--- Material provided ---
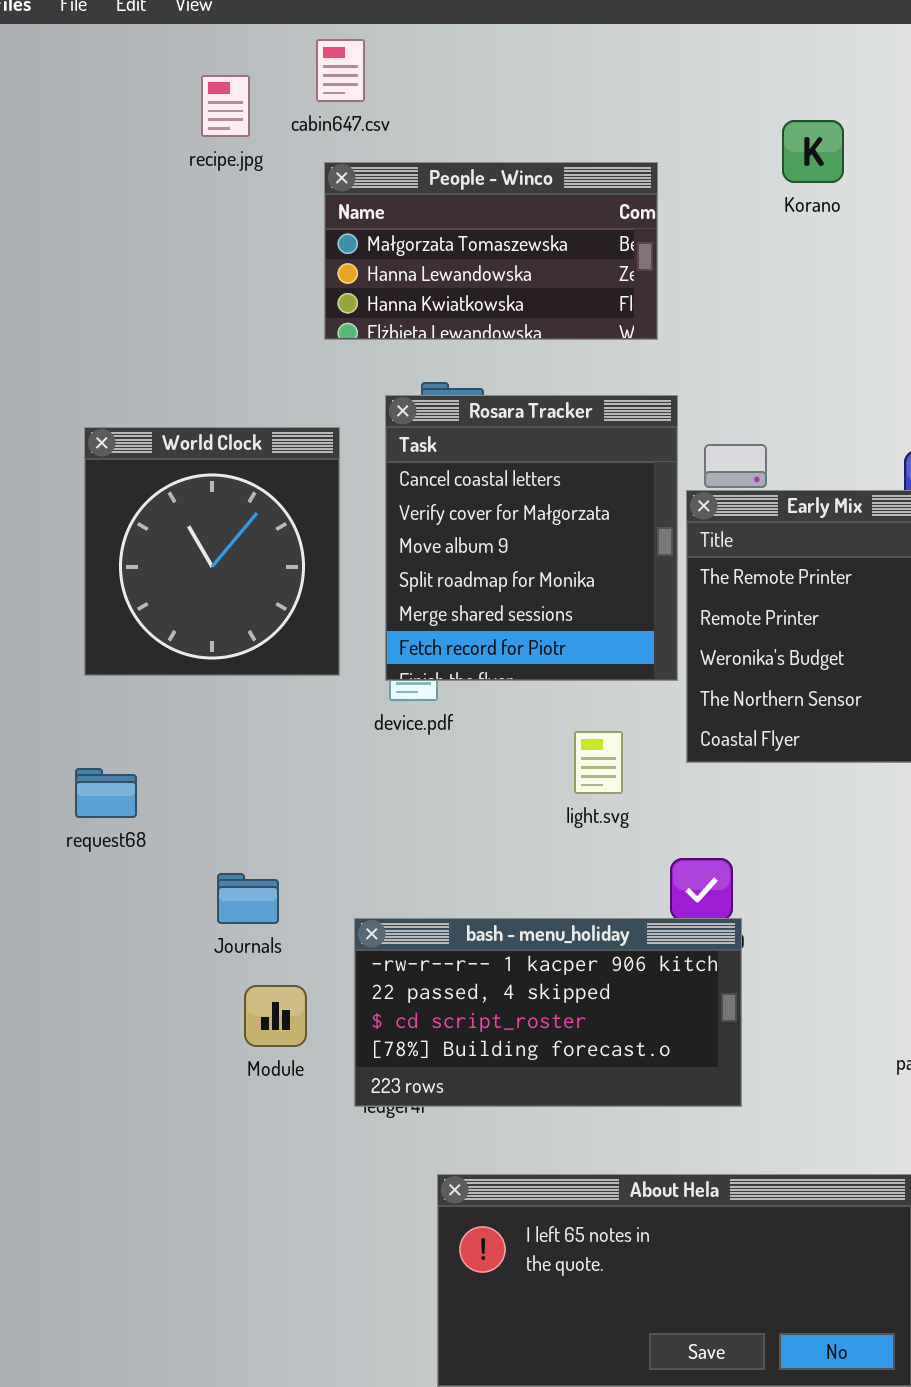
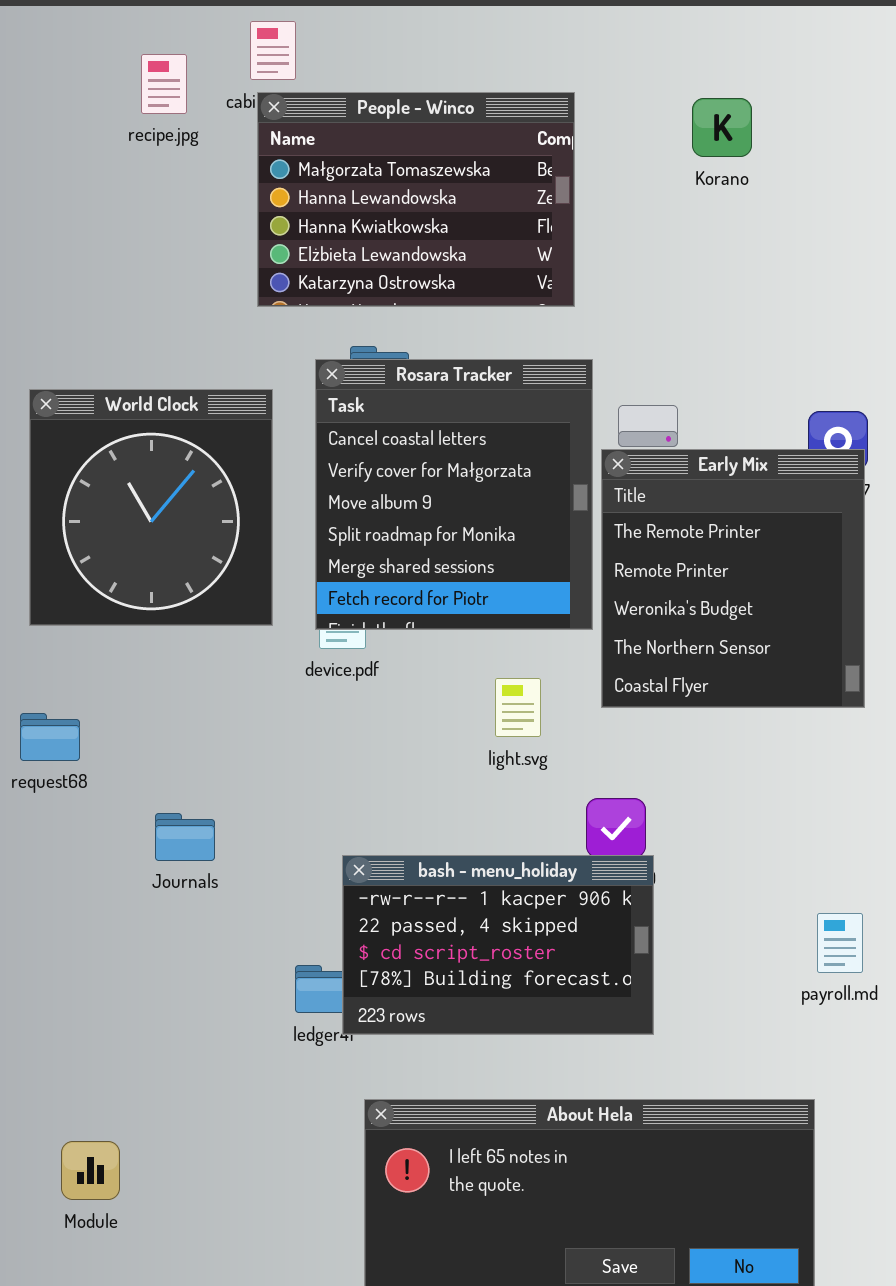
People - Winco: [324,162,658,340] -> [257,92,575,307], resized
bash - menu_holiday: [354,918,742,1107] -> [342,855,654,1035], resized
Module: [244,985,307,1047] -> [61,1141,120,1200], moved

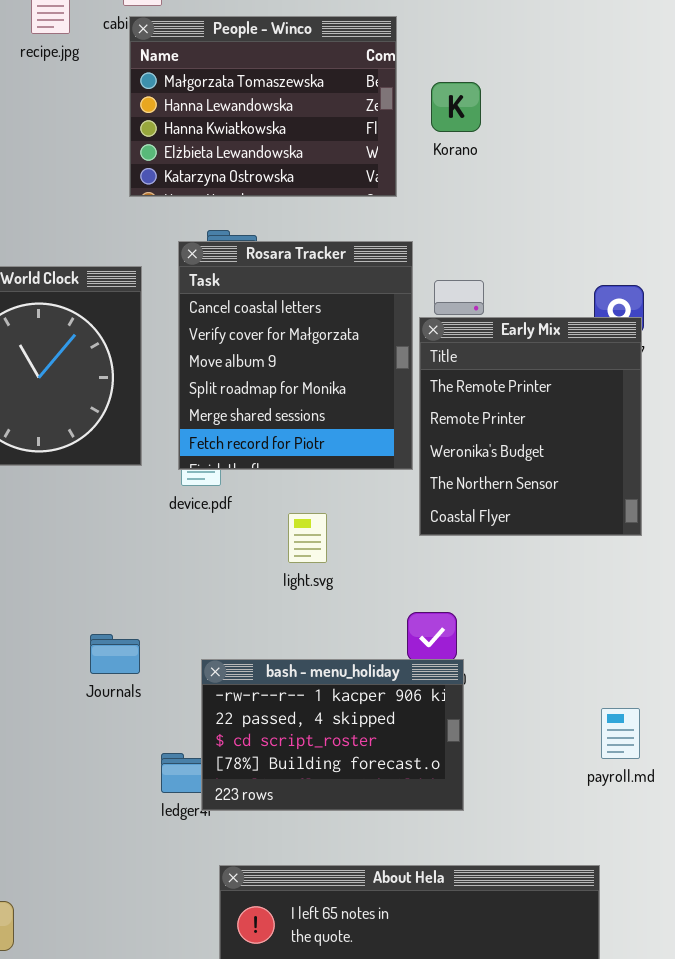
Korano: [692,98,752,157] -> [431,82,481,132], moved
light.svg: [495,678,541,737] -> [288,513,327,563], moved
Journals: [155,813,215,861] -> [90,634,140,674], moved

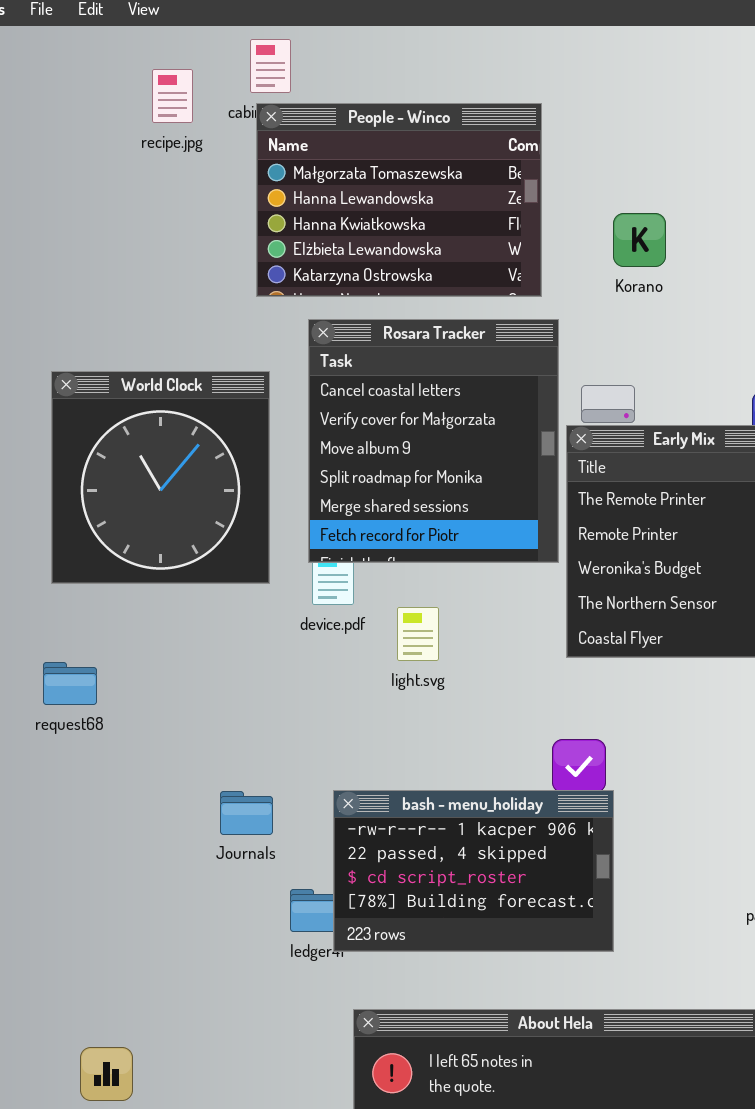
Korano: [431,82,481,132] -> [613,213,666,267], moved
Rosara Tracker: [178,241,413,470] -> [308,319,559,563], moved
light.svg: [288,513,327,563] -> [397,607,439,661], moved
Journals: [90,634,140,674] -> [220,791,273,835], moved

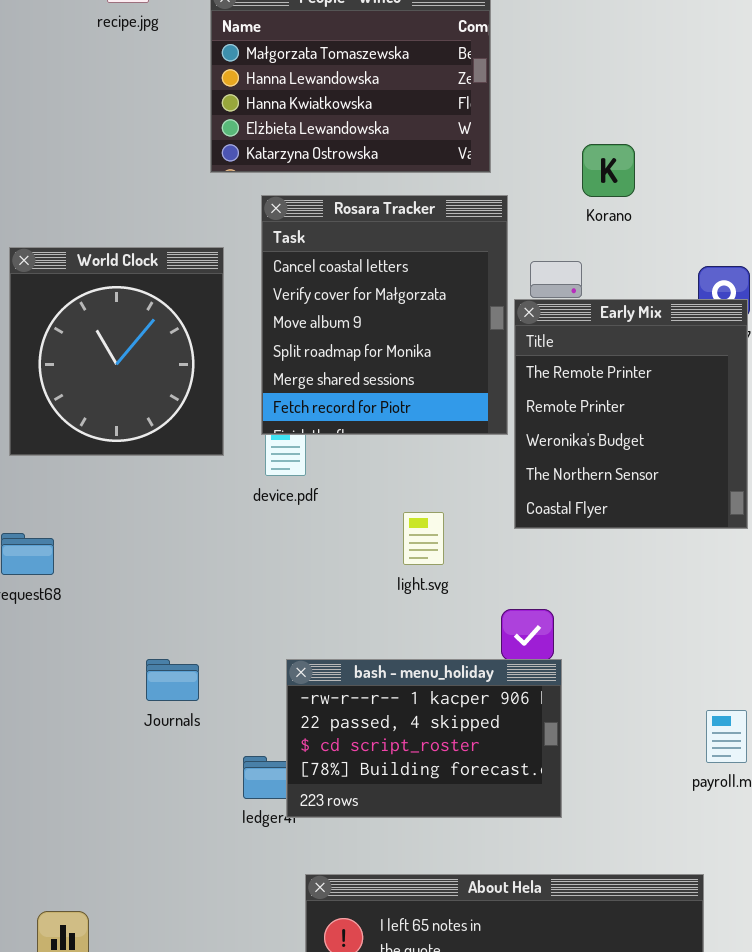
Korano: [613,213,666,267] -> [582,144,635,197], moved
light.svg: [397,607,439,661] -> [403,512,444,565], moved
Journals: [220,791,273,835] -> [146,659,199,701], moved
---
*What the task asks*
The reply should hold the entries above from the line with "Korano: [692,98,752,157] ->" to the line with "light.svg: [288,513,327,563] ->", duplicated exactly, pictures excluded.

*Answer section*
Korano: [692,98,752,157] -> [431,82,481,132], moved
light.svg: [495,678,541,737] -> [288,513,327,563], moved
Journals: [155,813,215,861] -> [90,634,140,674], moved

Korano: [431,82,481,132] -> [613,213,666,267], moved
Rosara Tracker: [178,241,413,470] -> [308,319,559,563], moved
light.svg: [288,513,327,563] -> [397,607,439,661], moved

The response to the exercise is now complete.